*EXERCISE:* Each record below should appear again exactly as written.
Segment Start: EXTRACTED DATA
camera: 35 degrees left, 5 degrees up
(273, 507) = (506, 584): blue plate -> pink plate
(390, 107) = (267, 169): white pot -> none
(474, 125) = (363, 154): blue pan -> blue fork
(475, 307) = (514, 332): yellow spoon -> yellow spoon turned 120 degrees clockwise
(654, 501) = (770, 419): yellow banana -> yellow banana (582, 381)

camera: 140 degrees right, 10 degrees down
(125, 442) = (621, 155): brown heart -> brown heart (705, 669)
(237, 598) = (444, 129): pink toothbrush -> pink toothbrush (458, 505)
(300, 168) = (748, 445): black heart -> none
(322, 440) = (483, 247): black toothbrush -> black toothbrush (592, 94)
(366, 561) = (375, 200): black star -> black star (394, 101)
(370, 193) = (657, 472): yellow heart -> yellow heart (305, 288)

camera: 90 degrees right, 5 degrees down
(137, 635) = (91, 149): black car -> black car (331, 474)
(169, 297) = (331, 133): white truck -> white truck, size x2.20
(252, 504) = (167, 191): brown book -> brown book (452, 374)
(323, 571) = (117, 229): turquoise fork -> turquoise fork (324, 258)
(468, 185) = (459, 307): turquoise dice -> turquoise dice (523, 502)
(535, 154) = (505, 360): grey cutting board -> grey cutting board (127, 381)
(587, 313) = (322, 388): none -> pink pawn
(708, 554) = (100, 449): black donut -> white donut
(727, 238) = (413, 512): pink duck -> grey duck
Segment End: EXTRACTED DATA
*ANSWER FOR THIS EXERCISE:*
camera: 35 degrees left, 5 degrees up
(273, 507) = (506, 584): blue plate -> pink plate
(390, 107) = (267, 169): white pot -> none
(474, 125) = (363, 154): blue pan -> blue fork
(475, 307) = (514, 332): yellow spoon -> yellow spoon turned 120 degrees clockwise
(654, 501) = (770, 419): yellow banana -> yellow banana (582, 381)

camera: 140 degrees right, 10 degrees down
(125, 442) = (621, 155): brown heart -> brown heart (705, 669)
(237, 598) = (444, 129): pink toothbrush -> pink toothbrush (458, 505)
(300, 168) = (748, 445): black heart -> none
(322, 440) = (483, 247): black toothbrush -> black toothbrush (592, 94)
(366, 561) = (375, 200): black star -> black star (394, 101)
(370, 193) = (657, 472): yellow heart -> yellow heart (305, 288)

camera: 90 degrees right, 5 degrees down
(137, 635) = (91, 149): black car -> black car (331, 474)
(169, 297) = (331, 133): white truck -> white truck, size x2.20
(252, 504) = (167, 191): brown book -> brown book (452, 374)
(323, 571) = (117, 229): turquoise fork -> turquoise fork (324, 258)
(468, 185) = (459, 307): turquoise dice -> turquoise dice (523, 502)
(535, 154) = (505, 360): grey cutting board -> grey cutting board (127, 381)
(587, 313) = (322, 388): none -> pink pawn
(708, 554) = (100, 449): black donut -> white donut
(727, 238) = (413, 512): pink duck -> grey duck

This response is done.